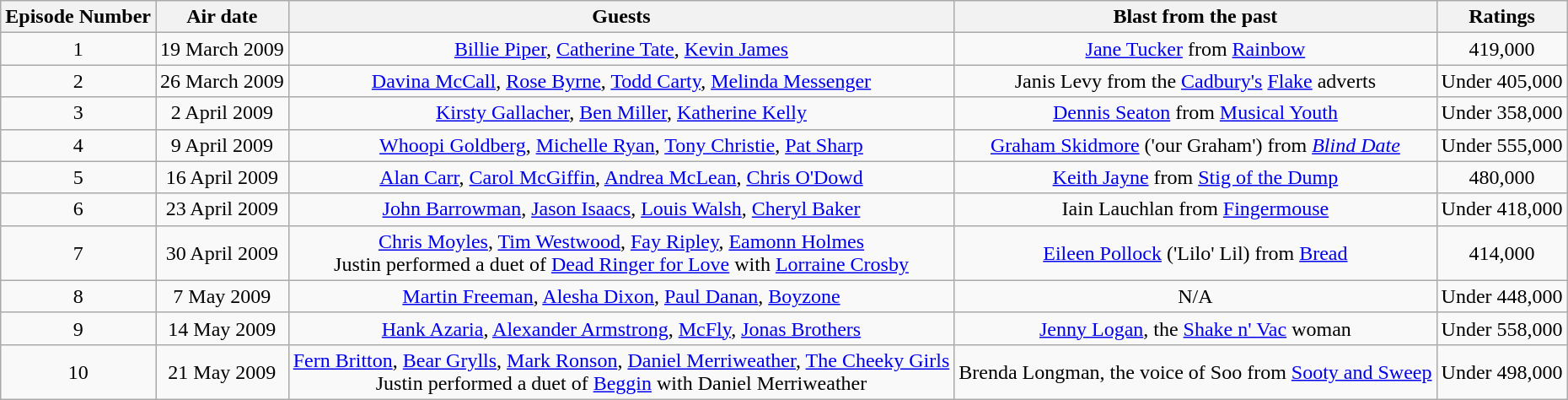
N/A [1195, 296]
19 March 2009 [222, 49]
Fern Britton, Bear Grylls, Mark Ronson, Daniel Merriweather, The Cheeky GirlsJustin performed a duet of Beggin with Daniel Merriweather [621, 371]
Jane Tucker from Rainbow [1195, 49]
6 [78, 209]
Under 555,000 [1502, 145]
1 [78, 49]
7 May 2009 [222, 296]
2 [78, 81]
John Barrowman, Jason Isaacs, Louis Walsh, Cheryl Baker [621, 209]
Eileen Pollock ('Lilo' Lil) from Bread [1195, 253]
21 May 2009 [222, 371]
26 March 2009 [222, 81]
Under 418,000 [1502, 209]
Graham Skidmore ('our Graham') from Blind Date [1195, 145]
Alan Carr, Carol McGiffin, Andrea McLean, Chris O'Dowd [621, 177]
Under 358,000 [1502, 113]
16 April 2009 [222, 177]
Under 498,000 [1502, 371]
Under 405,000 [1502, 81]
8 [78, 296]
Janis Levy from the Cadbury's Flake adverts [1195, 81]
Ratings [1502, 17]
9 April 2009 [222, 145]
Hank Azaria, Alexander Armstrong, McFly, Jonas Brothers [621, 328]
4 [78, 145]
Dennis Seaton from Musical Youth [1195, 113]
Under 558,000 [1502, 328]
10 [78, 371]
Kirsty Gallacher, Ben Miller, Katherine Kelly [621, 113]
Brenda Longman, the voice of Soo from Sooty and Sweep [1195, 371]
3 [78, 113]
9 [78, 328]
23 April 2009 [222, 209]
Keith Jayne from Stig of the Dump [1195, 177]
2 April 2009 [222, 113]
Chris Moyles, Tim Westwood, Fay Ripley, Eamonn HolmesJustin performed a duet of Dead Ringer for Love with Lorraine Crosby [621, 253]
414,000 [1502, 253]
5 [78, 177]
Episode Number [78, 17]
419,000 [1502, 49]
14 May 2009 [222, 328]
Martin Freeman, Alesha Dixon, Paul Danan, Boyzone [621, 296]
Under 448,000 [1502, 296]
480,000 [1502, 177]
Billie Piper, Catherine Tate, Kevin James [621, 49]
Air date [222, 17]
Blast from the past [1195, 17]
Guests [621, 17]
Davina McCall, Rose Byrne, Todd Carty, Melinda Messenger [621, 81]
7 [78, 253]
Iain Lauchlan from Fingermouse [1195, 209]
Whoopi Goldberg, Michelle Ryan, Tony Christie, Pat Sharp [621, 145]
Jenny Logan, the Shake n' Vac woman [1195, 328]
30 April 2009 [222, 253]
For the text-containing cell, return its midpoint in (x, y) coordinate format. 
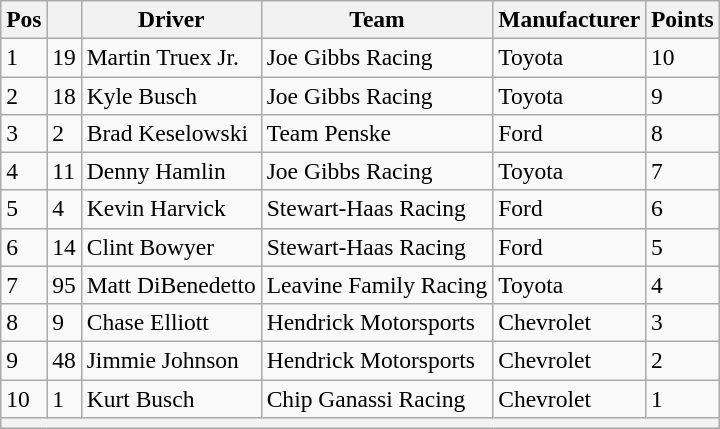
Kyle Busch (171, 95)
48 (64, 360)
Matt DiBenedetto (171, 285)
Chase Elliott (171, 322)
Team (377, 19)
Kurt Busch (171, 398)
Brad Keselowski (171, 133)
Manufacturer (570, 19)
Team Penske (377, 133)
95 (64, 285)
Chip Ganassi Racing (377, 398)
Clint Bowyer (171, 247)
Leavine Family Racing (377, 285)
Jimmie Johnson (171, 360)
Kevin Harvick (171, 209)
Pos (24, 19)
Points (683, 19)
18 (64, 95)
Driver (171, 19)
Denny Hamlin (171, 171)
14 (64, 247)
Martin Truex Jr. (171, 57)
19 (64, 57)
11 (64, 171)
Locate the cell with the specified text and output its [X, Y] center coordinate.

--- --- ---

• WRITTEN PROBLEM:
Copy the records word for word from their beginning through the line containing "Billie Piper, Catherine", and omit the pictures.

• RESPONSE:
N/A [1195, 296]
19 March 2009 [222, 49]
Fern Britton, Bear Grylls, Mark Ronson, Daniel Merriweather, The Cheeky GirlsJustin performed a duet of Beggin with Daniel Merriweather [621, 371]
Jane Tucker from Rainbow [1195, 49]
6 [78, 209]
Under 555,000 [1502, 145]
1 [78, 49]
7 May 2009 [222, 296]
2 [78, 81]
John Barrowman, Jason Isaacs, Louis Walsh, Cheryl Baker [621, 209]
Eileen Pollock ('Lilo' Lil) from Bread [1195, 253]
21 May 2009 [222, 371]
26 March 2009 [222, 81]
Under 418,000 [1502, 209]
Graham Skidmore ('our Graham') from Blind Date [1195, 145]
Alan Carr, Carol McGiffin, Andrea McLean, Chris O'Dowd [621, 177]
Under 358,000 [1502, 113]
16 April 2009 [222, 177]
Under 498,000 [1502, 371]
Under 405,000 [1502, 81]
8 [78, 296]
Janis Levy from the Cadbury's Flake adverts [1195, 81]
Ratings [1502, 17]
9 April 2009 [222, 145]
Hank Azaria, Alexander Armstrong, McFly, Jonas Brothers [621, 328]
4 [78, 145]
Dennis Seaton from Musical Youth [1195, 113]
Under 558,000 [1502, 328]
10 [78, 371]
Kirsty Gallacher, Ben Miller, Katherine Kelly [621, 113]
Brenda Longman, the voice of Soo from Sooty and Sweep [1195, 371]
3 [78, 113]
9 [78, 328]
23 April 2009 [222, 209]
Keith Jayne from Stig of the Dump [1195, 177]
2 April 2009 [222, 113]
Chris Moyles, Tim Westwood, Fay Ripley, Eamonn HolmesJustin performed a duet of Dead Ringer for Love with Lorraine Crosby [621, 253]
414,000 [1502, 253]
5 [78, 177]
Episode Number [78, 17]
419,000 [1502, 49]
14 May 2009 [222, 328]
Martin Freeman, Alesha Dixon, Paul Danan, Boyzone [621, 296]
Under 448,000 [1502, 296]
480,000 [1502, 177]
Billie Piper, Catherine Tate, Kevin James [621, 49]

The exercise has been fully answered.